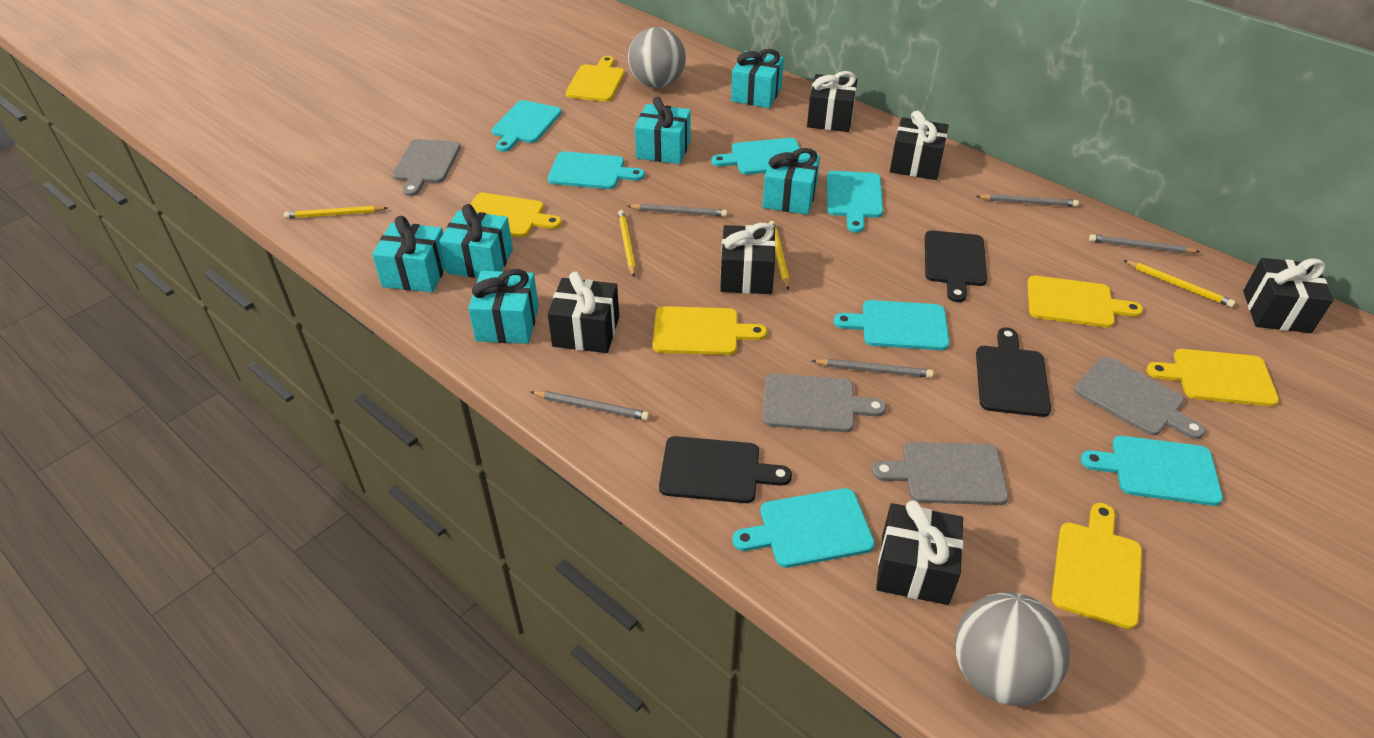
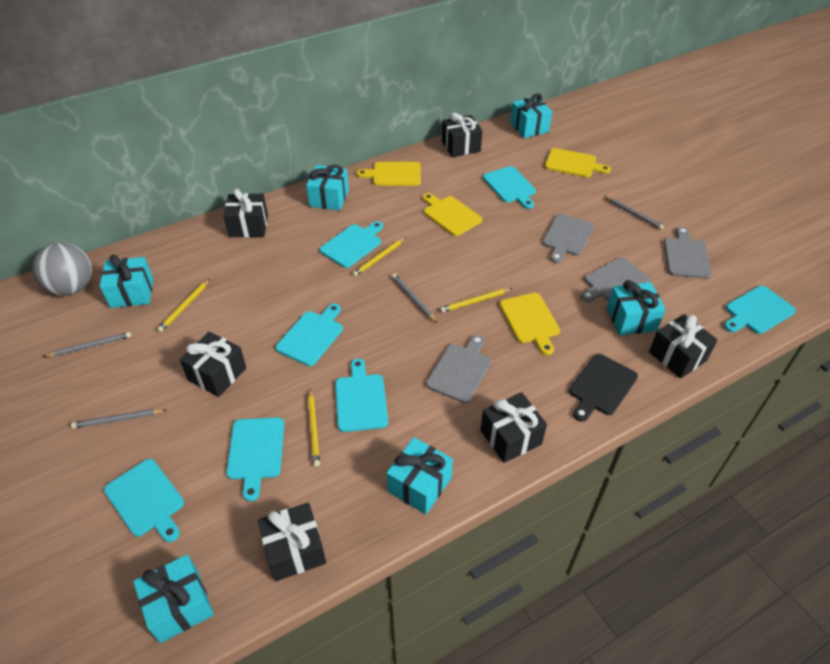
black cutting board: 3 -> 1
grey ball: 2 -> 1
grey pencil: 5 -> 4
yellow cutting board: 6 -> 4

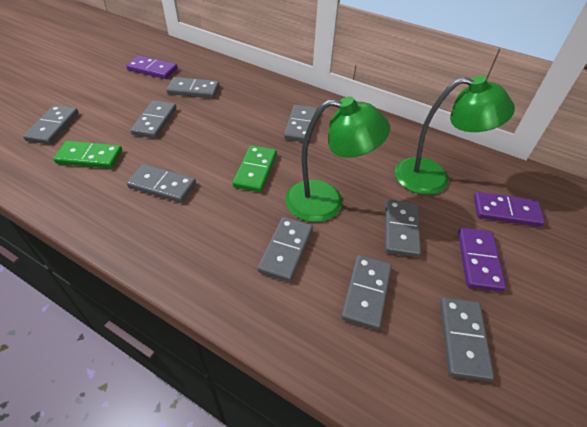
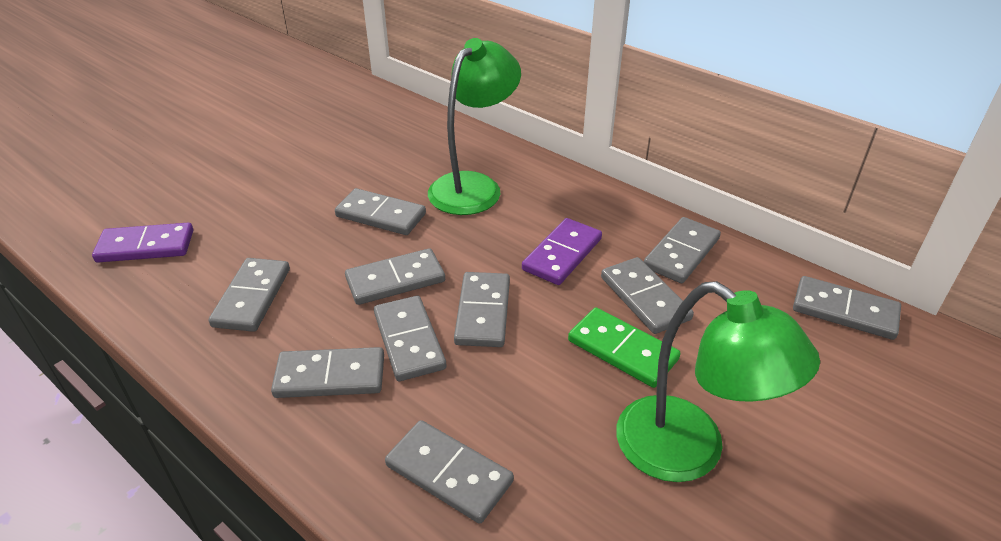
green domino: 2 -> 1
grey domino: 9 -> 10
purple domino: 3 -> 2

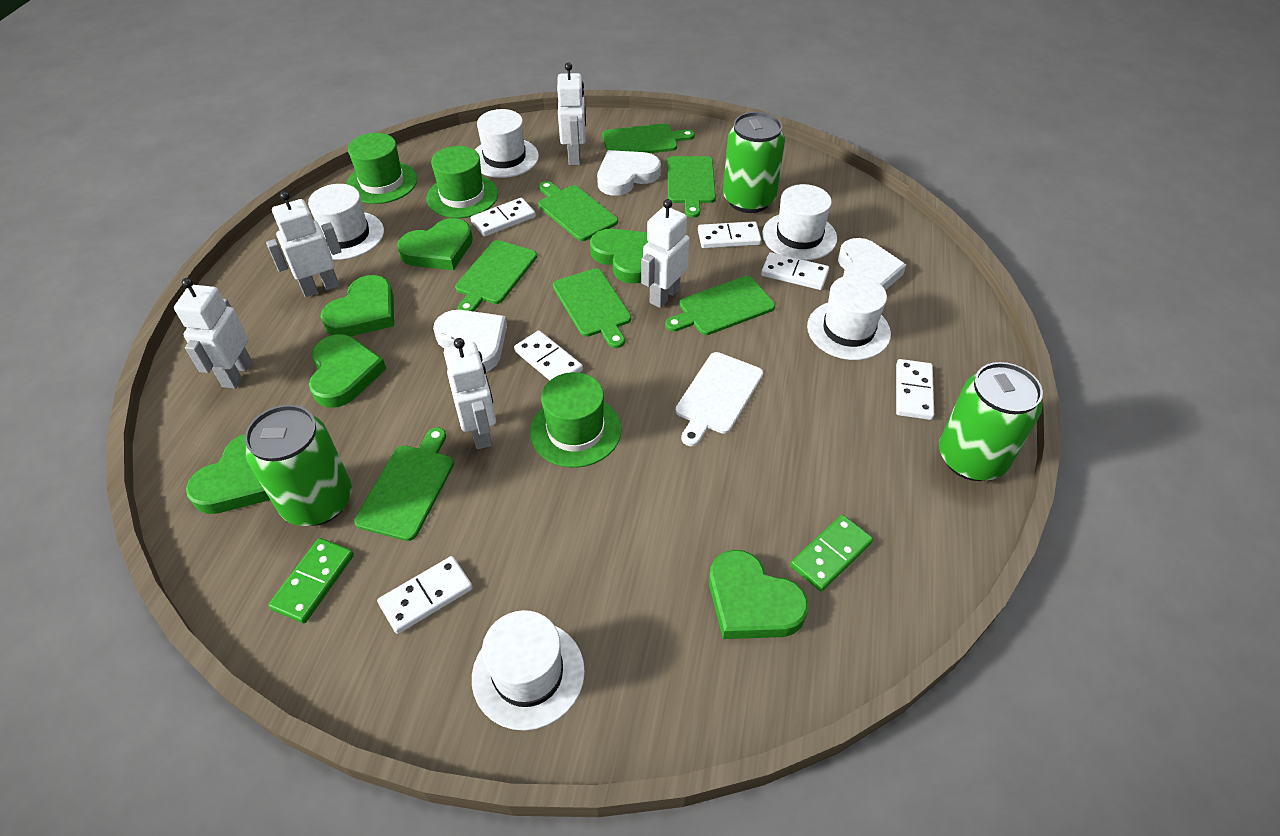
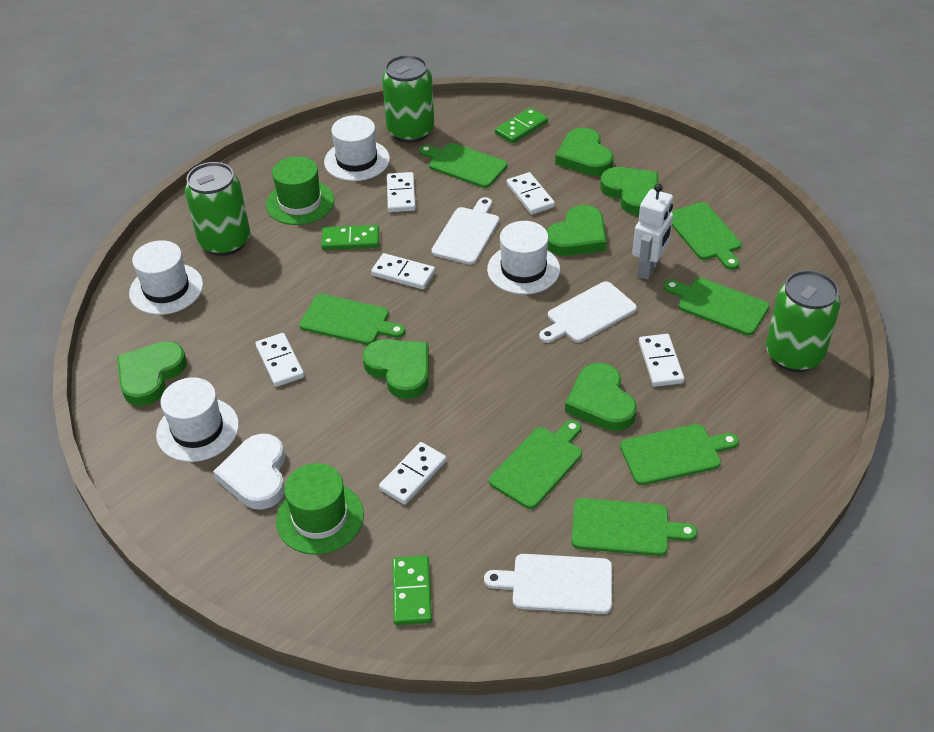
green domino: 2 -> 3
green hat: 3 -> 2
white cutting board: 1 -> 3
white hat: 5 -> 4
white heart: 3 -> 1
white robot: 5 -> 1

::::::::::

In the entries above, identify every line with the word "green". Copy those lines.

> **SOLUTION TO THIS EXERCISE**
green domino: 2 -> 1
green domino: 2 -> 3
green hat: 3 -> 2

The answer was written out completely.